Image sets with object changes:

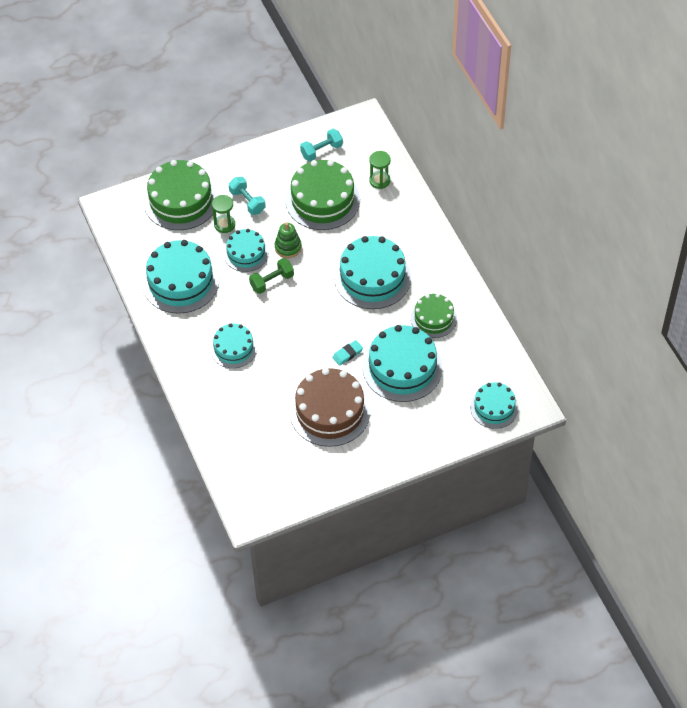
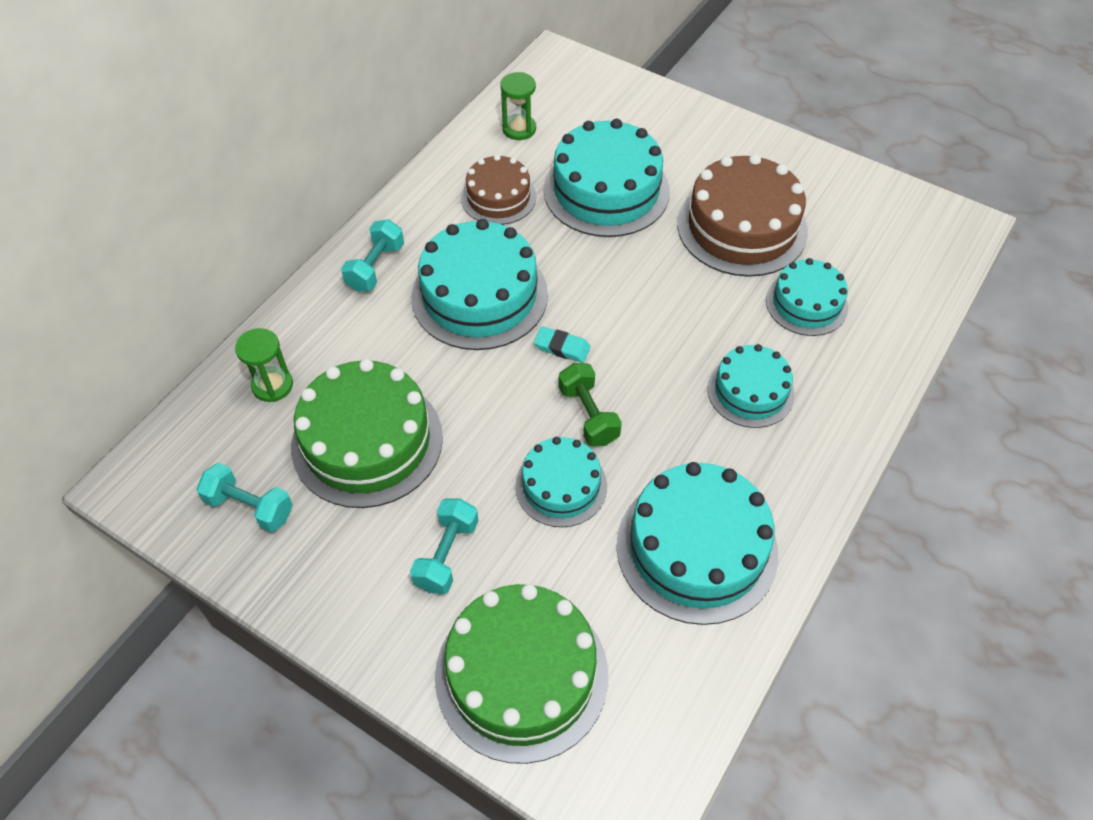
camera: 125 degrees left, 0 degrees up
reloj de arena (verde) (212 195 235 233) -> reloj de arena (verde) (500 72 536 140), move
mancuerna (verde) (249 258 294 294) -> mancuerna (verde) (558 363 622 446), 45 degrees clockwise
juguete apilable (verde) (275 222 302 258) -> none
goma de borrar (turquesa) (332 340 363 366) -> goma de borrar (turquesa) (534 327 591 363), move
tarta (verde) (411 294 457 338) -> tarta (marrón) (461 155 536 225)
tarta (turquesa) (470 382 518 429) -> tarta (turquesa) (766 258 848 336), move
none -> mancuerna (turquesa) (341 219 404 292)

Task details: What is wanted is a verbatim transcription of every record above, pictures excluded.

Written answer:
camera: 125 degrees left, 0 degrees up
reloj de arena (verde) (212 195 235 233) -> reloj de arena (verde) (500 72 536 140), move
mancuerna (verde) (249 258 294 294) -> mancuerna (verde) (558 363 622 446), 45 degrees clockwise
juguete apilable (verde) (275 222 302 258) -> none
goma de borrar (turquesa) (332 340 363 366) -> goma de borrar (turquesa) (534 327 591 363), move
tarta (verde) (411 294 457 338) -> tarta (marrón) (461 155 536 225)
tarta (turquesa) (470 382 518 429) -> tarta (turquesa) (766 258 848 336), move
none -> mancuerna (turquesa) (341 219 404 292)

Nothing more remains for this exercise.